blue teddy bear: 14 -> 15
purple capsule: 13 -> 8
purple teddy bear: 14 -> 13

++++

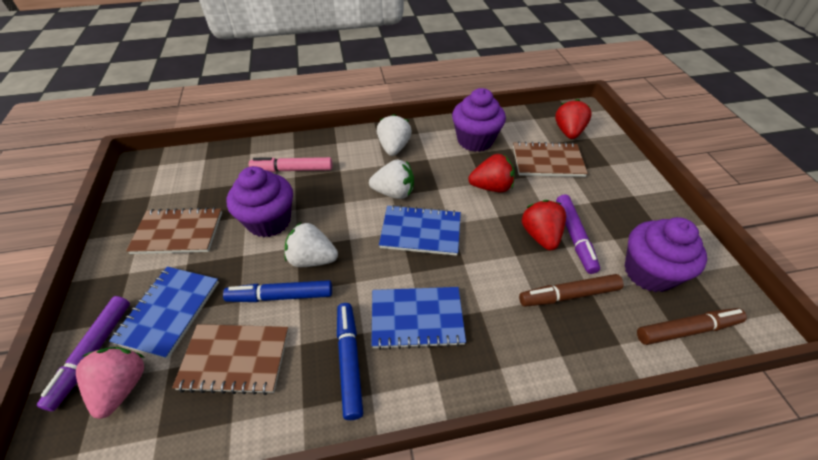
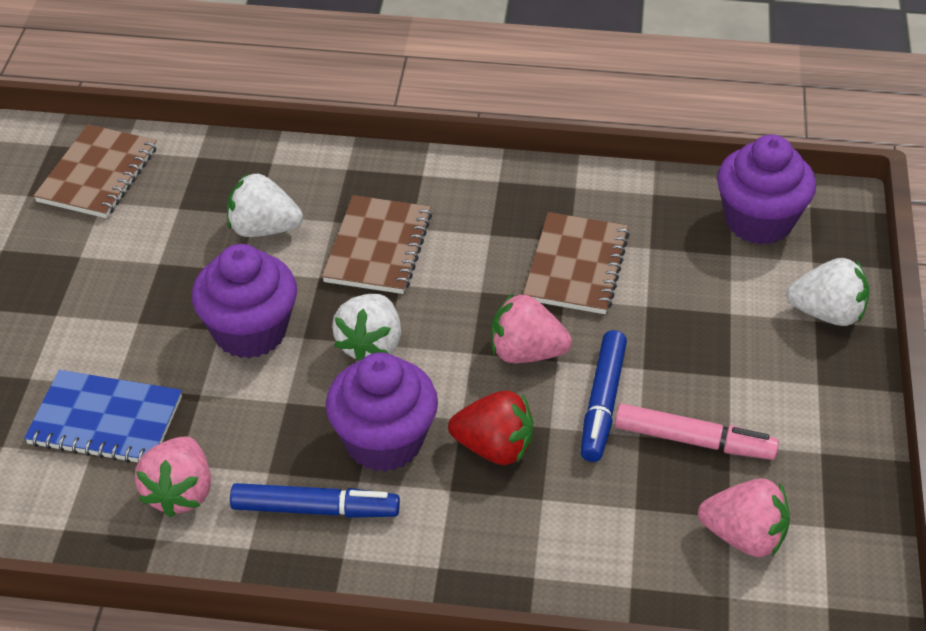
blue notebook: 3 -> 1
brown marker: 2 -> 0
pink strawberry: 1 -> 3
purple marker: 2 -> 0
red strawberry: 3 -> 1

++++

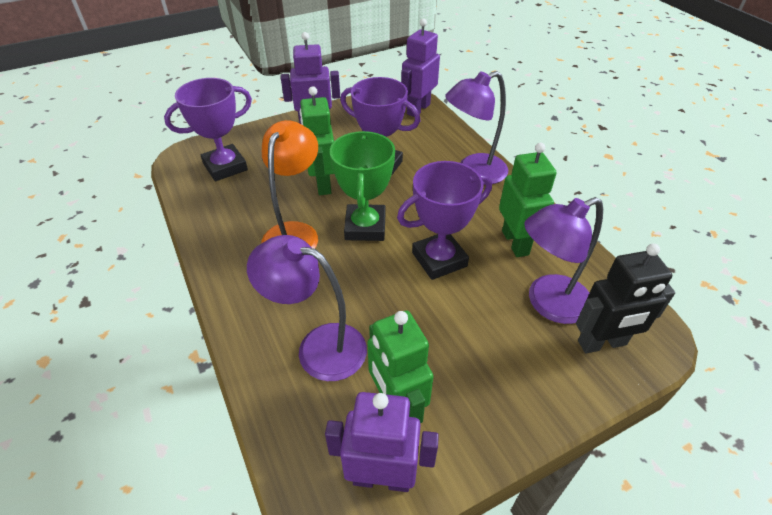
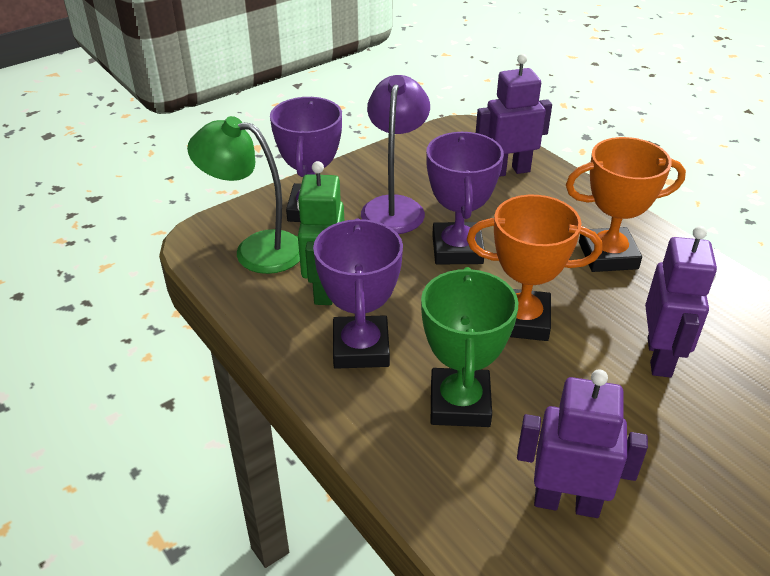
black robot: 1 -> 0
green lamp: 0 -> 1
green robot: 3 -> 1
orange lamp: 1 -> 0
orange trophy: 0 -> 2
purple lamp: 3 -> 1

++++

What is required — Show each line in the data where the string "strawberry" appears.

Exercise result —
pink strawberry: 1 -> 3
red strawberry: 3 -> 1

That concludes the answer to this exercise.